> **Your objective**
No pictures belong in the copy. Retype exactly, and only, the stretch of lines below from the one with "green ellipse: (655, 368)" through the one with "pink diamond: (243, 779) -> (231, 837), moved".

· · · · · · ·

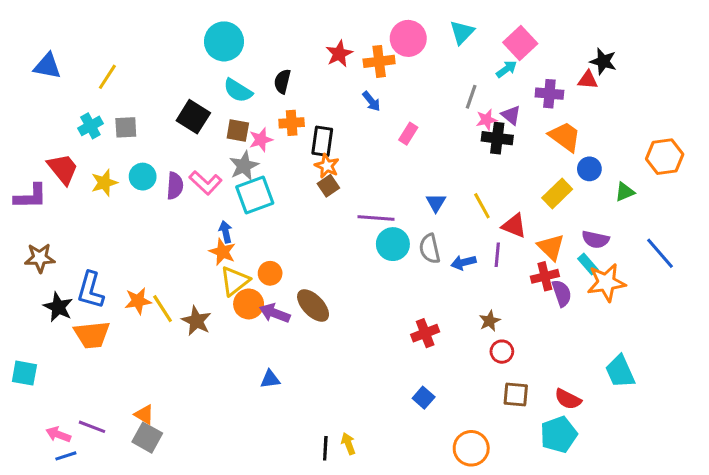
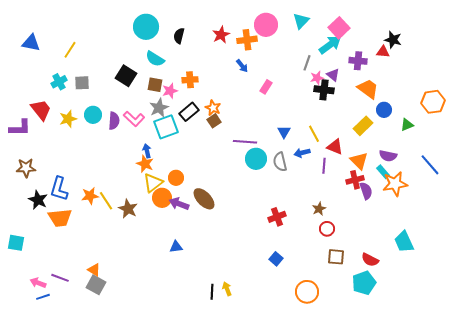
cyan arrow: (506, 69) -> (330, 45), size x1.6
black semicircle: (282, 81) -> (179, 36), moved
black rectangle: (322, 141) -> (189, 112), moved, turned 42
blue arrow: (463, 263) -> (302, 153), moved

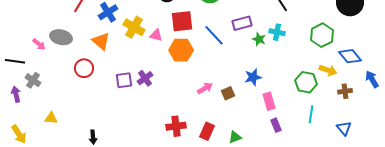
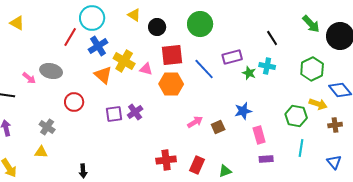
orange triangle: (101, 41) -> (103, 75), moved
gray cross: (33, 80) -> (47, 127), moved
purple rectangle: (276, 125) -> (266, 159), turned -72

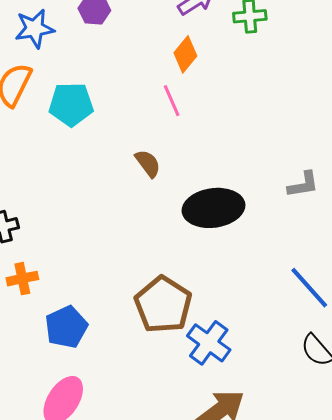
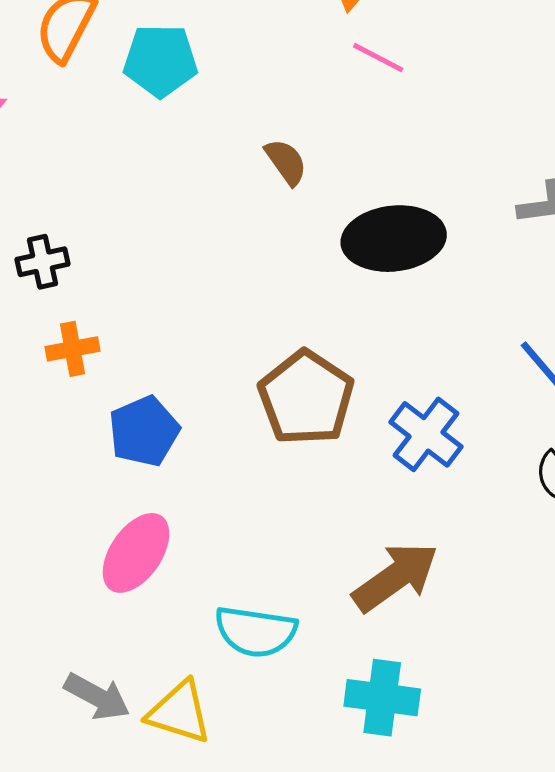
pink line: (172, 101) -> (378, 58), moved, turned -40
blue cross: (209, 343) -> (426, 434), moved

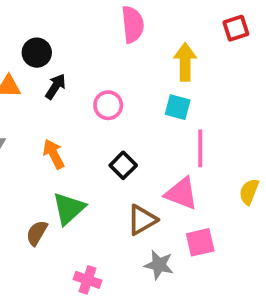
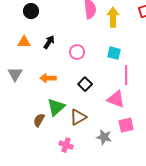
black circle: (37, 53) -> (31, 11), moved
yellow arrow: (185, 62) -> (113, 17), moved
orange arrow: (54, 154) -> (48, 78), turned -63
brown triangle: (142, 220) -> (78, 117), moved

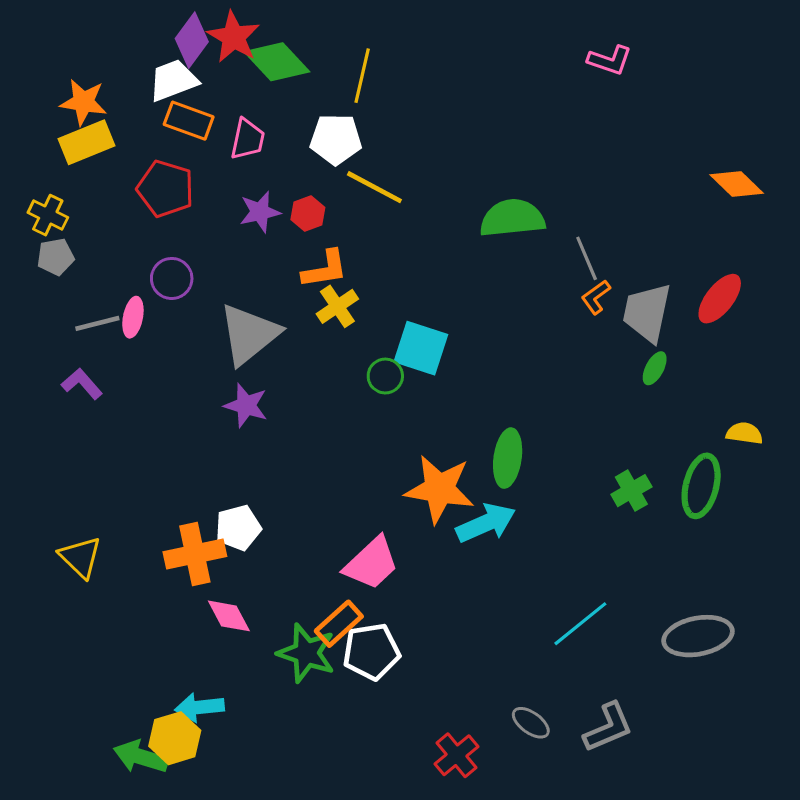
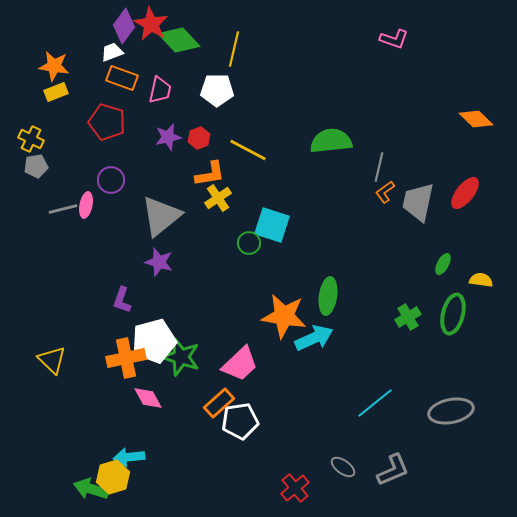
white trapezoid: (173, 80) -> (112, 52), size x0.7
yellow rectangle: (87, 142) -> (56, 92), size x0.7
yellow line: (374, 187) -> (248, 150), moved
gray line: (587, 258) -> (379, 167), turned 36
green ellipse: (655, 368) -> (443, 264), moved
purple L-shape: (82, 384) -> (122, 300), moved, turned -120
white pentagon: (238, 528) -> (154, 341), size x1.5
green star: (306, 653) -> (181, 357), moved

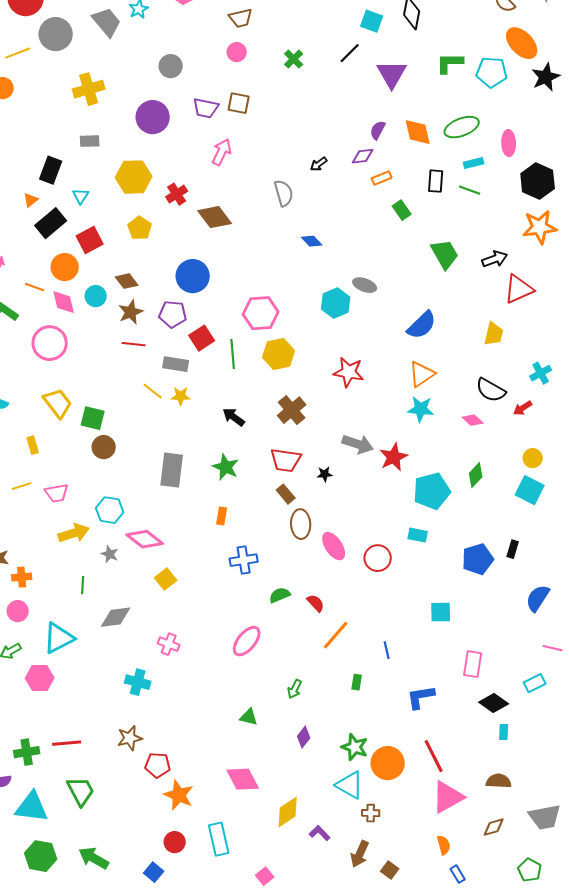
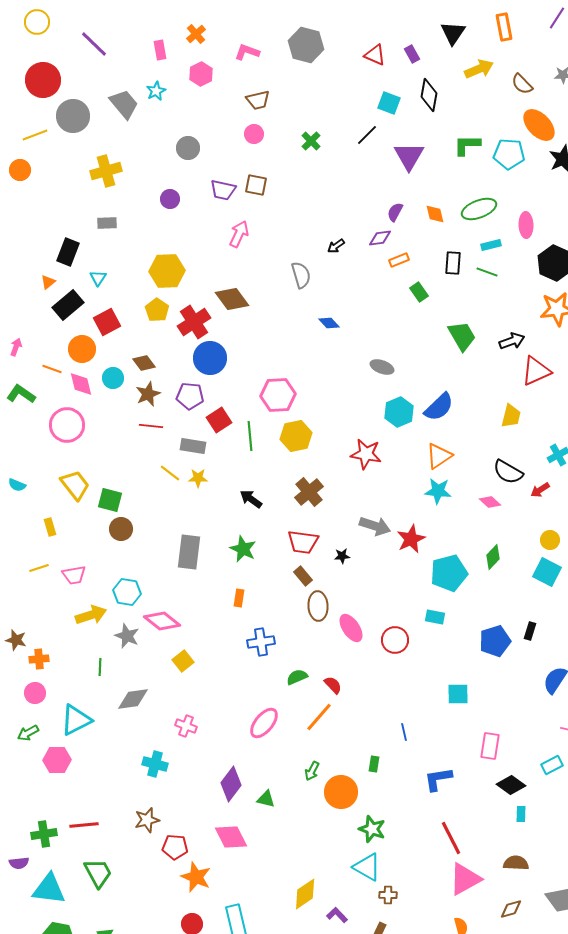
purple circle: (153, 117) -> (170, 199), size x0.6
orange diamond: (418, 132) -> (435, 214), size x0.7
yellow hexagon: (134, 177) -> (167, 271), moved
red cross: (177, 194) -> (194, 322), moved, size x1.5
cyan hexagon: (336, 303) -> (399, 412), moved
gray star: (110, 554) -> (127, 636), size x1.4
orange line: (336, 635) -> (319, 717), moved
purple diamond: (304, 737) -> (231, 784), moved, size x1.6
orange circle: (388, 763) -> (341, 792), moved
pink diamond: (243, 779) -> (231, 837), moved

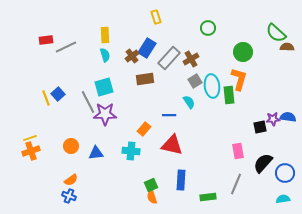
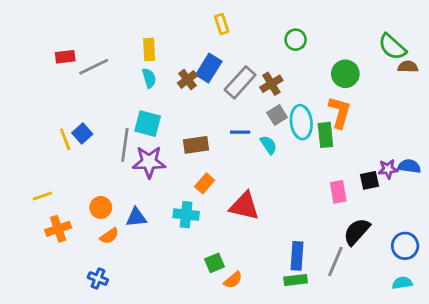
brown rectangle: (145, 79) -> (196, 145), moved
cyan square: (104, 87) -> (148, 124), turned 30
gray line: (88, 102) -> (125, 145), turned 35
blue line: (169, 115) -> (240, 132), moved
orange cross: (31, 151) -> (58, 229), moved
pink rectangle: (238, 151) -> (338, 192), moved
black semicircle: (263, 163) -> (357, 232), moved
orange semicircle: (71, 180) -> (109, 236), moved
blue rectangle: (181, 180) -> (297, 256), moved
orange semicircle: (152, 197) -> (233, 280), moved, turned -112

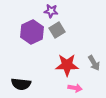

· · · · · · ·

> **Answer to the problem**
green ellipse: (655, 368) -> (443, 264), moved
purple L-shape: (82, 384) -> (122, 300), moved, turned -120
white pentagon: (238, 528) -> (154, 341), size x1.5
green star: (306, 653) -> (181, 357), moved

purple circle: (153, 117) -> (170, 199), size x0.6
orange diamond: (418, 132) -> (435, 214), size x0.7
yellow hexagon: (134, 177) -> (167, 271), moved
red cross: (177, 194) -> (194, 322), moved, size x1.5
cyan hexagon: (336, 303) -> (399, 412), moved
gray star: (110, 554) -> (127, 636), size x1.4
orange line: (336, 635) -> (319, 717), moved
purple diamond: (304, 737) -> (231, 784), moved, size x1.6
orange circle: (388, 763) -> (341, 792), moved
pink diamond: (243, 779) -> (231, 837), moved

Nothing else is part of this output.